■ **Exercise prompt**: Beginning with the line that contains "(276, 266) = (313, 127): none" and ending with the last line of the records, write out each line exactly and omit the pictures.

========================================

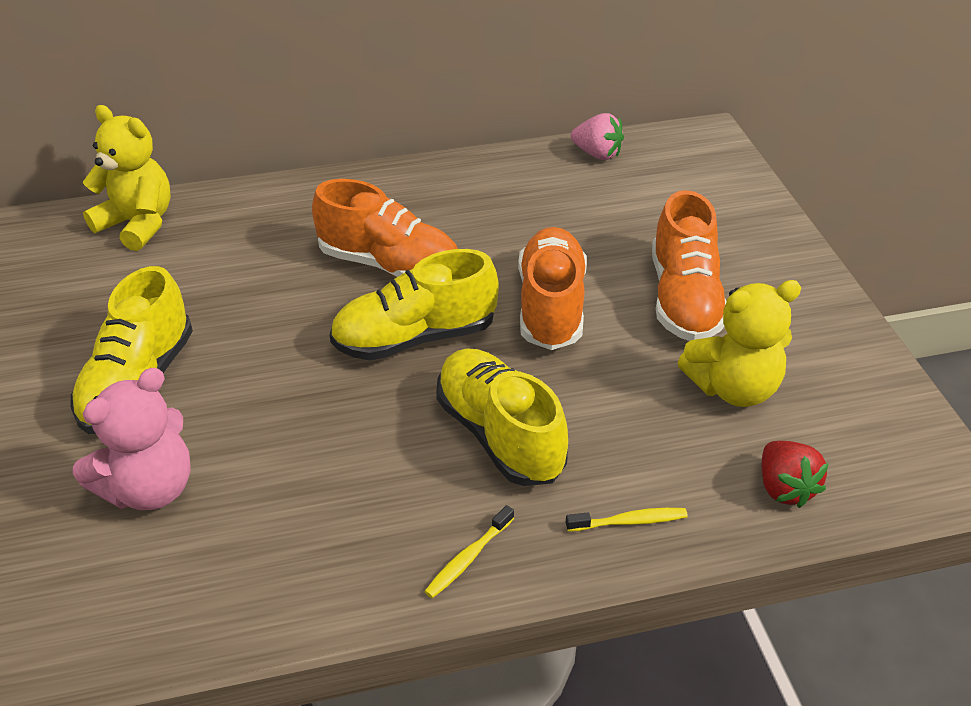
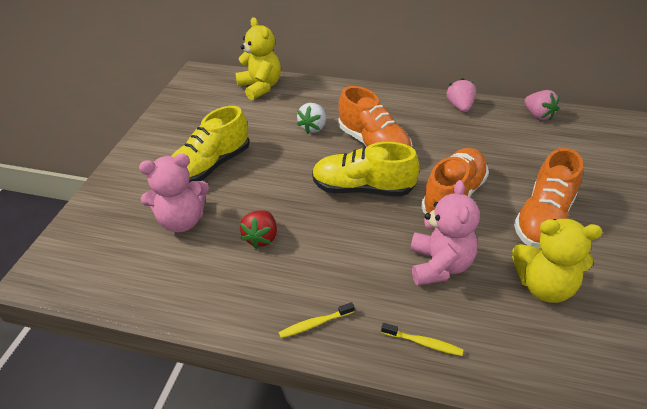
camera: 30 degrees right, 0 degrees up
(276, 266) = (313, 127): none -> white strawberry
(483, 170) = (460, 107): none -> pink strawberry
(500, 434) = (377, 260): yellow shoe -> none
(589, 410) = (439, 265): none -> pink teddy bear
(784, 488) = (542, 365): red strawberry -> red strawberry (261, 238)

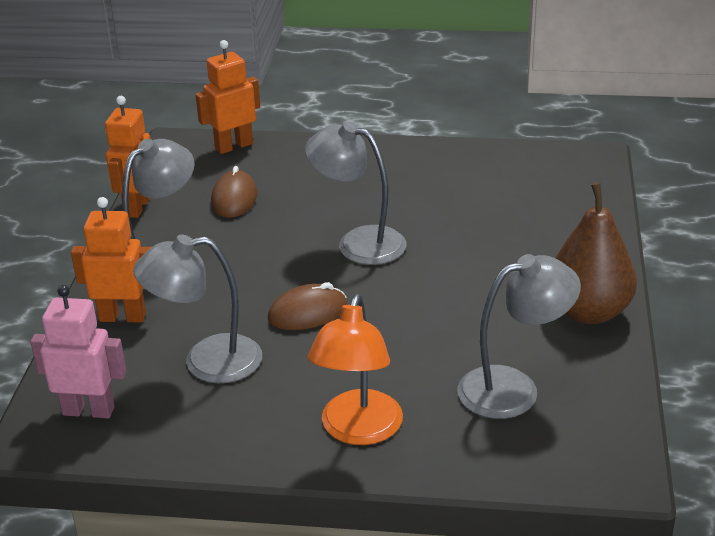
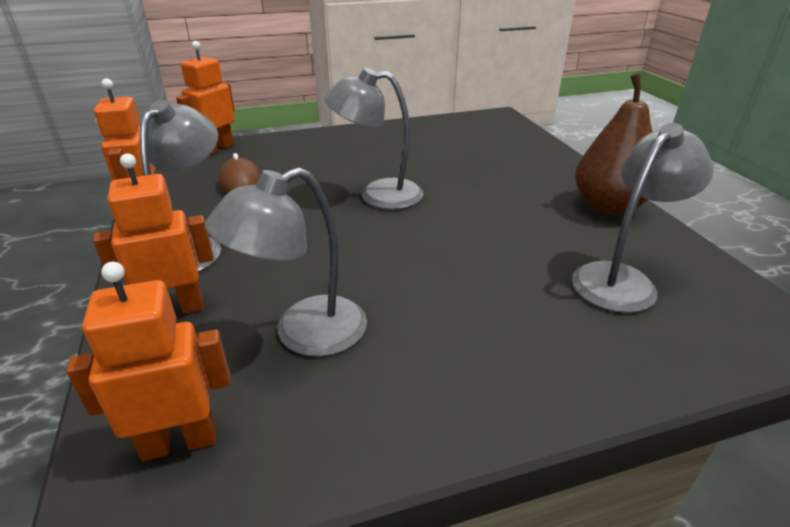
camera: 25 degrees left, 0 degrees up
(88, 410) = (179, 441): pink robot -> orange robot
(307, 312) = (377, 259): brown mouse -> none
(358, 430) = (526, 364): orange lamp -> none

========================================

■ **Reply**:
(276, 266) = (313, 127): none -> white strawberry
(483, 170) = (460, 107): none -> pink strawberry
(500, 434) = (377, 260): yellow shoe -> none
(589, 410) = (439, 265): none -> pink teddy bear
(784, 488) = (542, 365): red strawberry -> red strawberry (261, 238)

camera: 25 degrees left, 0 degrees up
(88, 410) = (179, 441): pink robot -> orange robot
(307, 312) = (377, 259): brown mouse -> none
(358, 430) = (526, 364): orange lamp -> none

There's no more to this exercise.